=== What is expected ===
Please repeat the lines below, exactly and only, from the one that holds "(365, 576) = (223, 134): purple gift -> none" through the one that holds "(282, 231) = (283, 326): brown".
▼
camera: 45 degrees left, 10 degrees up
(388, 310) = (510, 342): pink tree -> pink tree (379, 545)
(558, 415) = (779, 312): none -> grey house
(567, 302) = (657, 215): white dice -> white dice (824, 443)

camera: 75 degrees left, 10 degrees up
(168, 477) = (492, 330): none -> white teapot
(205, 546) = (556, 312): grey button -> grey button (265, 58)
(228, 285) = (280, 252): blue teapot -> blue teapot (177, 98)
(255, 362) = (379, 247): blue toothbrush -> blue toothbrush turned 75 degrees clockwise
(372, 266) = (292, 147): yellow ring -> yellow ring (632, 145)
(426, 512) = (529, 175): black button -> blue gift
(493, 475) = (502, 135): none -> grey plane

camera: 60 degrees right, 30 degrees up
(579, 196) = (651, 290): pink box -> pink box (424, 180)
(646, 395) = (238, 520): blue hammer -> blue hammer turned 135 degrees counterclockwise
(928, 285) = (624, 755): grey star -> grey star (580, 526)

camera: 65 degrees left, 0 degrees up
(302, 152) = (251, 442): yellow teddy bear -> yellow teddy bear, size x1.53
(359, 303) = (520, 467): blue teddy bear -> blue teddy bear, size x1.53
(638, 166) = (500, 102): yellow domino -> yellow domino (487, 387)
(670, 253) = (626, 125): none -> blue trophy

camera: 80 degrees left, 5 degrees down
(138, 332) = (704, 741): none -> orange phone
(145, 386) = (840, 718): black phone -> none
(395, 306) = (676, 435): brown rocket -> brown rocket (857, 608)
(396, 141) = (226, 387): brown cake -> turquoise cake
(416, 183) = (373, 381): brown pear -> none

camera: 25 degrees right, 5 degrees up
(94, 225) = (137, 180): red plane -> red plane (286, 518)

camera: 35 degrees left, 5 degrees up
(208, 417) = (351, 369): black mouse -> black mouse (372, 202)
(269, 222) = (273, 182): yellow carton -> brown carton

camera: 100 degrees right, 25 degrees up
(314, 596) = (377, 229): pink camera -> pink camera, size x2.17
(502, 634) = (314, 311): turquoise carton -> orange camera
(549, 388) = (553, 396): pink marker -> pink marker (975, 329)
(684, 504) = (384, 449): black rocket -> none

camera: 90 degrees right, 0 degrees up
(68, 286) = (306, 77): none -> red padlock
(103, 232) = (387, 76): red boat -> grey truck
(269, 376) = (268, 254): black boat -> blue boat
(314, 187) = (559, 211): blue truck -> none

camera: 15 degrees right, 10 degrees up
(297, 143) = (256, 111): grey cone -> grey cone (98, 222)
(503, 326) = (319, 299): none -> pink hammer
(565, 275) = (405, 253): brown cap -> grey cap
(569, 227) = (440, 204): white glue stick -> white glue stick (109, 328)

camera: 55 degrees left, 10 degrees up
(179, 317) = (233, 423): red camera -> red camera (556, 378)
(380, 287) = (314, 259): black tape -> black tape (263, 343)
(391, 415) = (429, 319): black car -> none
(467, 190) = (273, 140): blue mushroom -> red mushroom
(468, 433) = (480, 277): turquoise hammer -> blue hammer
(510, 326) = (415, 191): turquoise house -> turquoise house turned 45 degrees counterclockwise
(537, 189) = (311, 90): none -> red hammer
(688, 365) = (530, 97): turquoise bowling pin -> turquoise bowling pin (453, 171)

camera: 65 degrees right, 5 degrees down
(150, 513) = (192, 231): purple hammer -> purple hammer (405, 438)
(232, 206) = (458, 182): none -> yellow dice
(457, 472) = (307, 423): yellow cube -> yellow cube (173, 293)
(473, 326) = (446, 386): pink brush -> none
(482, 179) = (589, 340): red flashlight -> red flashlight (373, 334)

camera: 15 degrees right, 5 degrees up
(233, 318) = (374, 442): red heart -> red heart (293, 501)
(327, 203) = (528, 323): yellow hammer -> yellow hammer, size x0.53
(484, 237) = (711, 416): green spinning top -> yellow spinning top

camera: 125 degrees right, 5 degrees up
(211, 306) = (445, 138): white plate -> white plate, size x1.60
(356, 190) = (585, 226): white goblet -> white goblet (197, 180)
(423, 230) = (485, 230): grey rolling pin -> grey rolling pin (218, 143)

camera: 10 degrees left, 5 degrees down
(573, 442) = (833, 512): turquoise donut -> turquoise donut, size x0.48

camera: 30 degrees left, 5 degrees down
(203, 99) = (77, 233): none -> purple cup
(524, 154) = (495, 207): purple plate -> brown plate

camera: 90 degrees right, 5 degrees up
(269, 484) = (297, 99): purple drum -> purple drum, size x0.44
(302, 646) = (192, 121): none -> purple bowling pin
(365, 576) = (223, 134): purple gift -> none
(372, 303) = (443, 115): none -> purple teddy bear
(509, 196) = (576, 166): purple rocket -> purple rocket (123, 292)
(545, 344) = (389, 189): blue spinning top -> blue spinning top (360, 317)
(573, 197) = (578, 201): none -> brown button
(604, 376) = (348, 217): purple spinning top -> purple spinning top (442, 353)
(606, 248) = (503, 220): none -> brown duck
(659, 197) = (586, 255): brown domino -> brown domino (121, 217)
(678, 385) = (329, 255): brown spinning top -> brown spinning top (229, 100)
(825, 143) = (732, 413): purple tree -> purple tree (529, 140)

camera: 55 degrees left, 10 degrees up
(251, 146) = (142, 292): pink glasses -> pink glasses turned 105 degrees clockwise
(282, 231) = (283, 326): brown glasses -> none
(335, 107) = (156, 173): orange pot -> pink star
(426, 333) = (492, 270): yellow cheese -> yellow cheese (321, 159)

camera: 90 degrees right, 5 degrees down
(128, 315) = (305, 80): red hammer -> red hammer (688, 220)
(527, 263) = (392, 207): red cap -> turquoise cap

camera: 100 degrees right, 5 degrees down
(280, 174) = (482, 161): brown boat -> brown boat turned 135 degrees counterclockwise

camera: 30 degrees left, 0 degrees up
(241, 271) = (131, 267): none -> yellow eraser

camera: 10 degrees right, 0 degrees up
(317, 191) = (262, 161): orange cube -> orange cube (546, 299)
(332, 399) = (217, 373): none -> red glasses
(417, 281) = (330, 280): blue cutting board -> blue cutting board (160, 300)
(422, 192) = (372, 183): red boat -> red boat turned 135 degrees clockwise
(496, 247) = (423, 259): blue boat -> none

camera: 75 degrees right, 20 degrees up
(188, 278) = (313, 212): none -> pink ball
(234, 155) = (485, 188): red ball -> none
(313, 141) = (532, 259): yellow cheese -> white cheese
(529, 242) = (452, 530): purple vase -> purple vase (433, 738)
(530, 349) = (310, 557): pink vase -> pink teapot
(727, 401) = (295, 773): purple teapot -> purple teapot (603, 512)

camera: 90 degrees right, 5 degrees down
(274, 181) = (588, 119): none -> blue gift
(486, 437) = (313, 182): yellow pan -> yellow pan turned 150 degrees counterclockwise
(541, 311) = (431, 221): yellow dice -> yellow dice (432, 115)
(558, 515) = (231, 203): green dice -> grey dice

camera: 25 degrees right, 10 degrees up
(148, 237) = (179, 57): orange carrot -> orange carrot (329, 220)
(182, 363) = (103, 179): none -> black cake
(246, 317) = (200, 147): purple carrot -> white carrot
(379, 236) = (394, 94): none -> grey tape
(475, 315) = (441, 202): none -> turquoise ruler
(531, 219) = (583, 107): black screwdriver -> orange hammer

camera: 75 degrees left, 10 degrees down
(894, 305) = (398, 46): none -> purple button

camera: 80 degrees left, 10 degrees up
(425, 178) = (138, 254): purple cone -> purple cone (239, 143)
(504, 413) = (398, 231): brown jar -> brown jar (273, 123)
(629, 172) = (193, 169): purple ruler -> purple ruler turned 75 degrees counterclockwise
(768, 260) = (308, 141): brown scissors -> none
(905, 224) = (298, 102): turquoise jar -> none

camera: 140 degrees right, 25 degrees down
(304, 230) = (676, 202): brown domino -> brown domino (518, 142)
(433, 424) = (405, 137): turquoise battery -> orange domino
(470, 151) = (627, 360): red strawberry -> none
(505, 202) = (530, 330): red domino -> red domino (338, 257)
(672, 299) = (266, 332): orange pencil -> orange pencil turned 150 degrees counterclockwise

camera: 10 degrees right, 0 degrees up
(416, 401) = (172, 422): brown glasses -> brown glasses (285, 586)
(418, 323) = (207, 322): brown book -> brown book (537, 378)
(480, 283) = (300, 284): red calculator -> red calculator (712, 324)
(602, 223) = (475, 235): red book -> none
▲
=== Worked solution ===
(365, 576) = (223, 134): purple gift -> none
(372, 303) = (443, 115): none -> purple teddy bear
(509, 196) = (576, 166): purple rocket -> purple rocket (123, 292)
(545, 344) = (389, 189): blue spinning top -> blue spinning top (360, 317)
(573, 197) = (578, 201): none -> brown button
(604, 376) = (348, 217): purple spinning top -> purple spinning top (442, 353)
(606, 248) = (503, 220): none -> brown duck
(659, 197) = (586, 255): brown domino -> brown domino (121, 217)
(678, 385) = (329, 255): brown spinning top -> brown spinning top (229, 100)
(825, 143) = (732, 413): purple tree -> purple tree (529, 140)

camera: 55 degrees left, 10 degrees up
(251, 146) = (142, 292): pink glasses -> pink glasses turned 105 degrees clockwise
(282, 231) = (283, 326): brown glasses -> none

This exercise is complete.